Task directions: Give back every record below word for word, with the pictures omitted.

Record extracts:
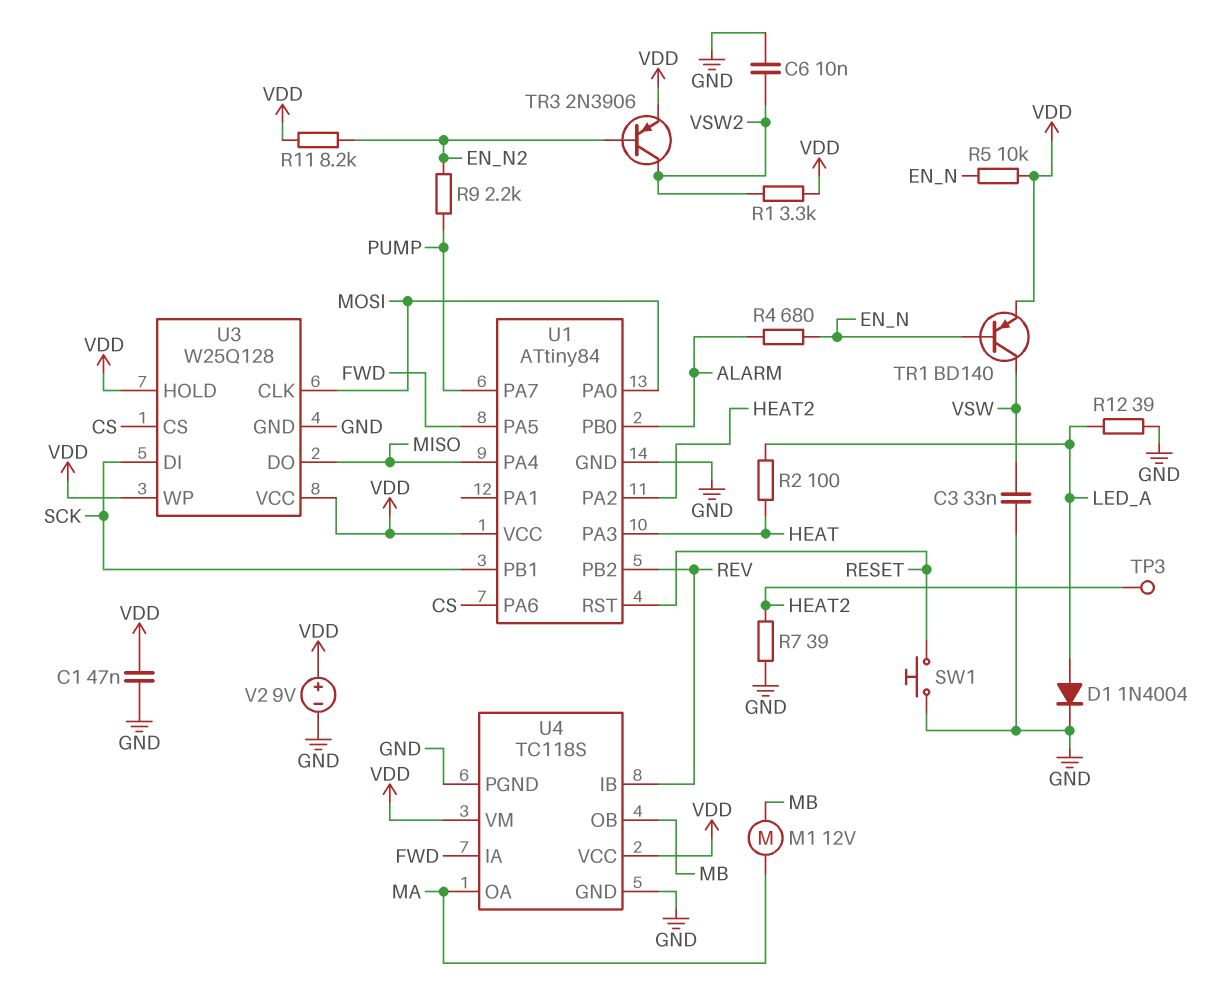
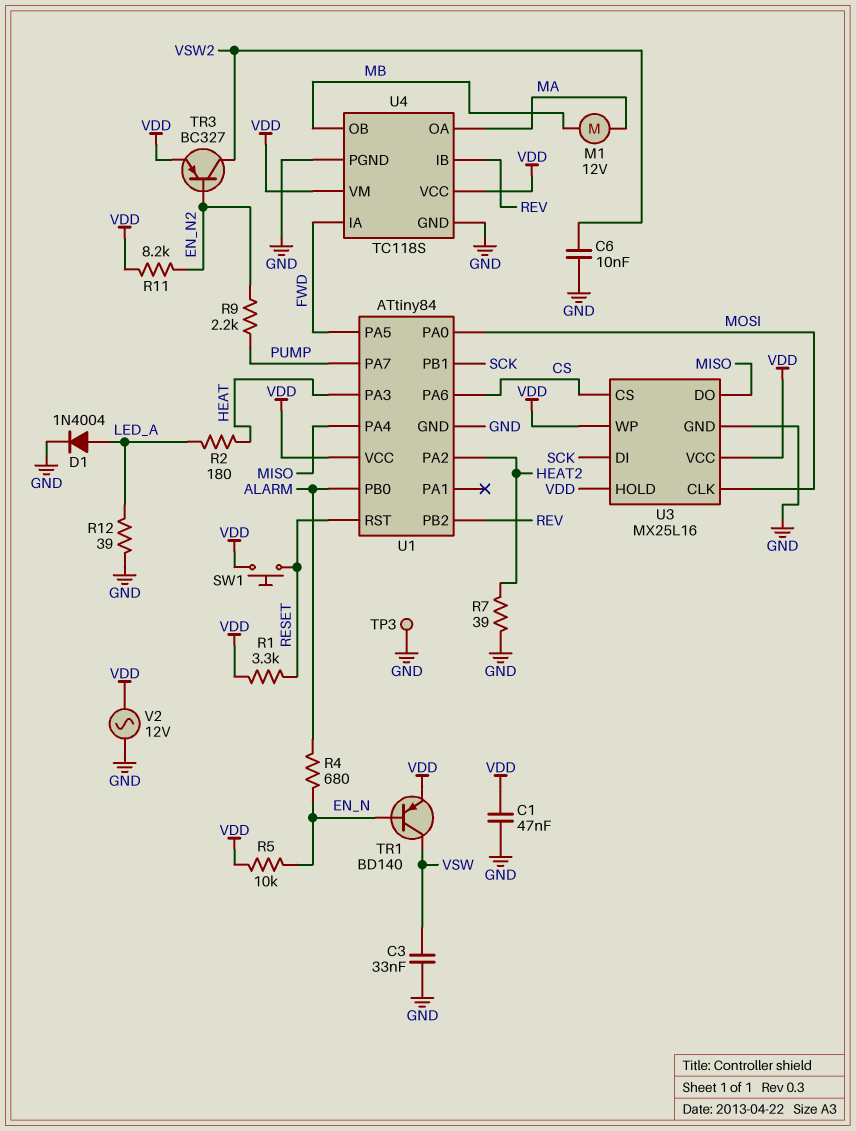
R1: 3.3k (VDD, VSW2) -> 3.3k (RESET, VDD)
R2: 100 (HEAT, LED_A) -> 180 (HEAT, LED_A)
SW1: button (GND, RESET) -> button (RESET, VDD)
TP3: test point (HEAT2) -> test point (GND)
TR3: PNP 2N3906 (B EN_N2, C VSW2, E VDD) -> PNP BC327 (B EN_N2, C VSW2, E VDD)
U3: W25Q128 -> MX25L16
V2: 9V (plus VDD, minus GND) -> AC 12V (GND, VDD)

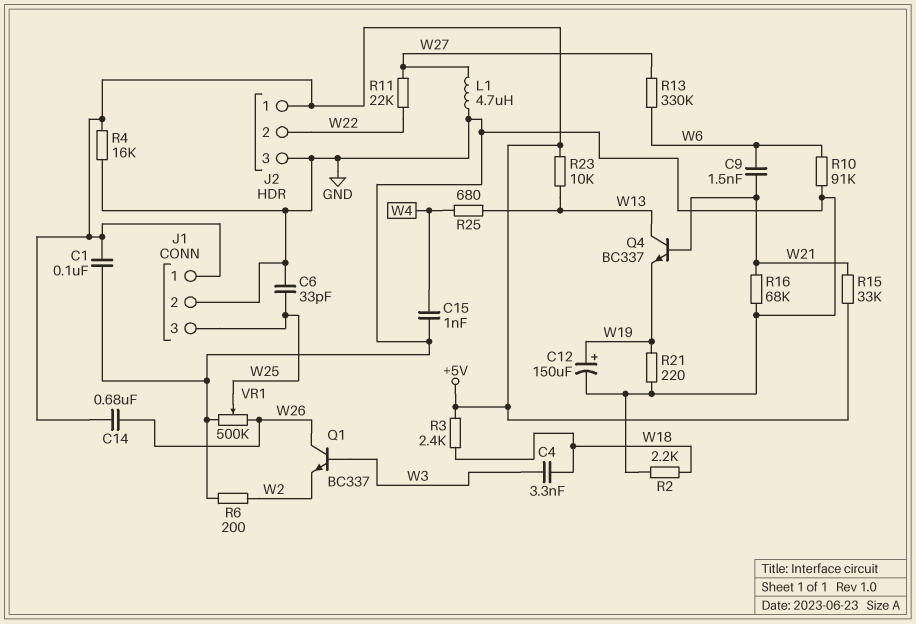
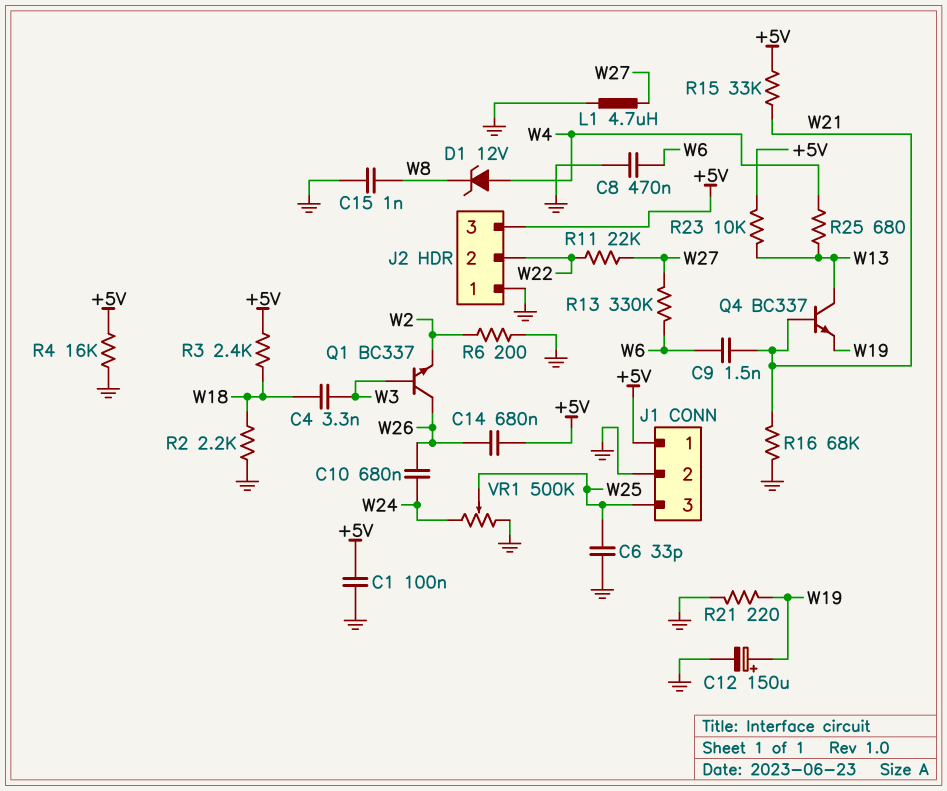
C8: none -> 470nF (GND, W6)
C10: none -> 680nF (W24, W26)
C15: 1nF (GND, W4) -> 1nF (GND, W8)
D1: none -> zener 12V (A W4, K W8)
J2 pin 1: +5V -> GND
J2 pin 3: GND -> +5V
R10: 91k (GND, W6) -> none
VR1: 500k (GND, W26, wiper W25) -> 500k (GND, W24, wiper W25)

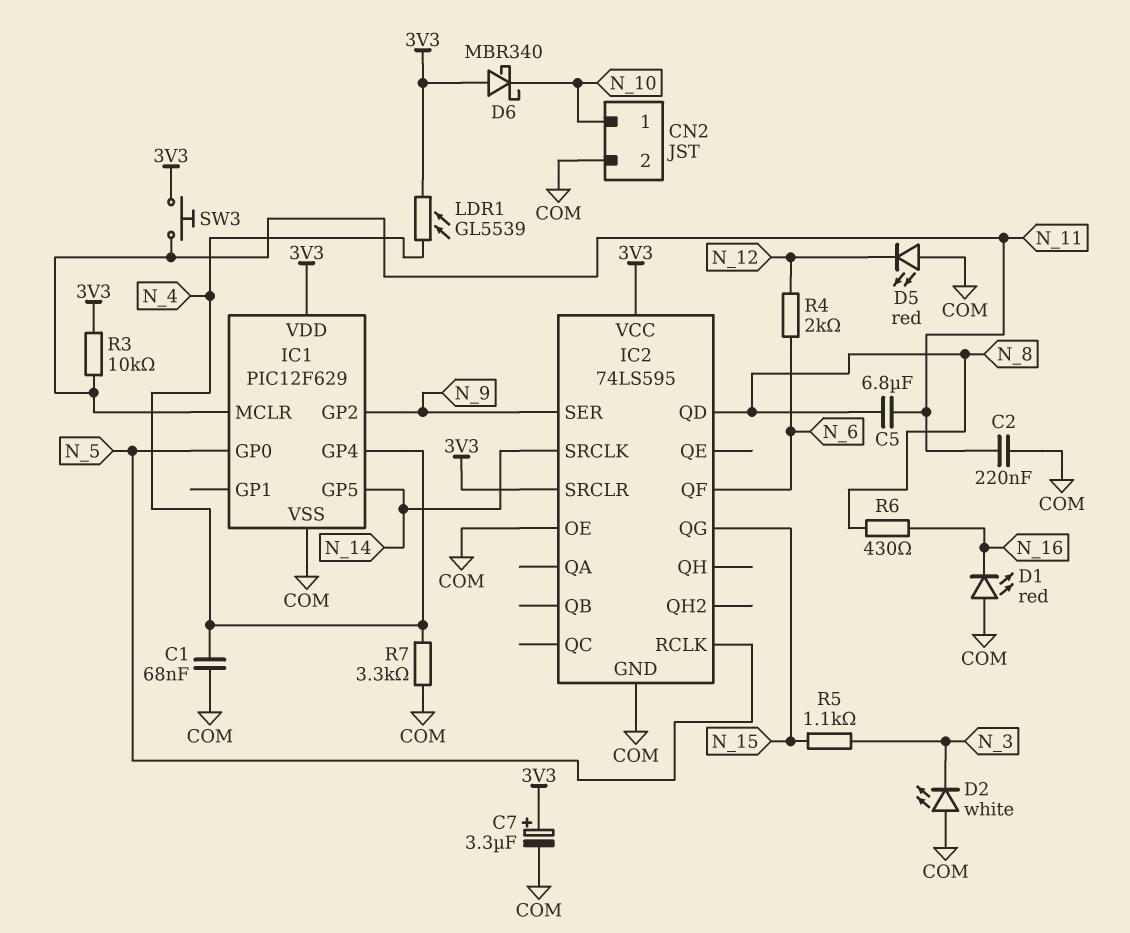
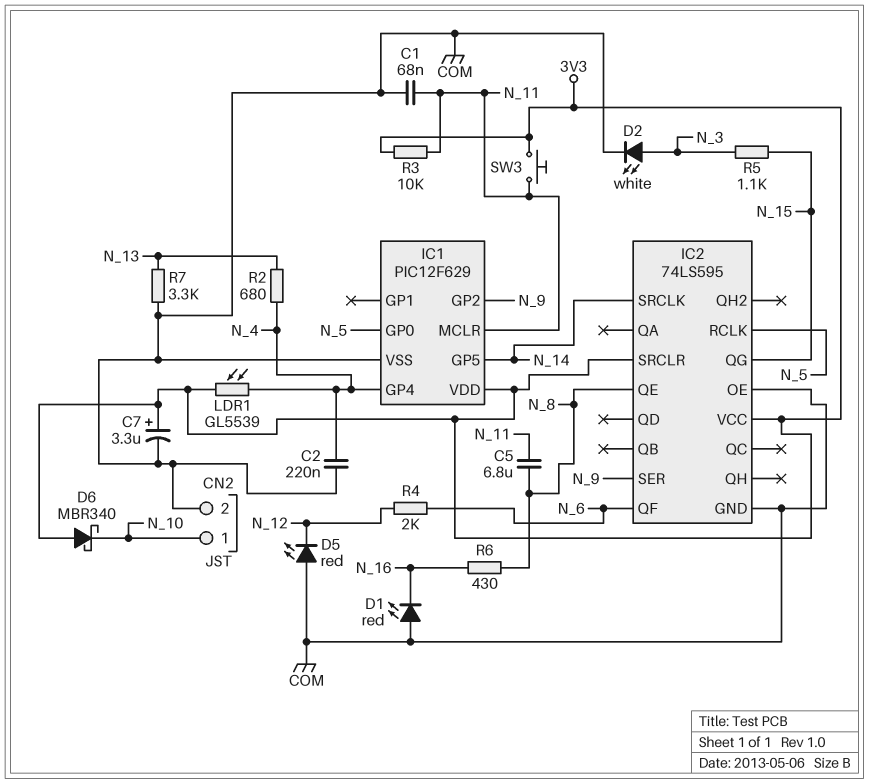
C1: 68nF (COM, N_4) -> 68nF (COM, N_11)
C2: 220nF (COM, N_11) -> 220nF (COM, N_4)
D2: LED white (A COM, K N_3) -> LED white (A N_3, K COM)
IC2 pin QD: N_8 -> none
IC2 pin QE: none -> N_8
R2: none -> 680 (N_4, N_13)
R7: 3.3k (COM, N_4) -> 3.3k (COM, N_13)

Completed exercise:
R1: 3.3k (VDD, VSW2) -> 3.3k (RESET, VDD)
R2: 100 (HEAT, LED_A) -> 180 (HEAT, LED_A)
SW1: button (GND, RESET) -> button (RESET, VDD)
TP3: test point (HEAT2) -> test point (GND)
TR3: PNP 2N3906 (B EN_N2, C VSW2, E VDD) -> PNP BC327 (B EN_N2, C VSW2, E VDD)
U3: W25Q128 -> MX25L16
V2: 9V (plus VDD, minus GND) -> AC 12V (GND, VDD)

C8: none -> 470nF (GND, W6)
C10: none -> 680nF (W24, W26)
C15: 1nF (GND, W4) -> 1nF (GND, W8)
D1: none -> zener 12V (A W4, K W8)
J2 pin 1: +5V -> GND
J2 pin 3: GND -> +5V
R10: 91k (GND, W6) -> none
VR1: 500k (GND, W26, wiper W25) -> 500k (GND, W24, wiper W25)

C1: 68nF (COM, N_4) -> 68nF (COM, N_11)
C2: 220nF (COM, N_11) -> 220nF (COM, N_4)
D2: LED white (A COM, K N_3) -> LED white (A N_3, K COM)
IC2 pin QD: N_8 -> none
IC2 pin QE: none -> N_8
R2: none -> 680 (N_4, N_13)
R7: 3.3k (COM, N_4) -> 3.3k (COM, N_13)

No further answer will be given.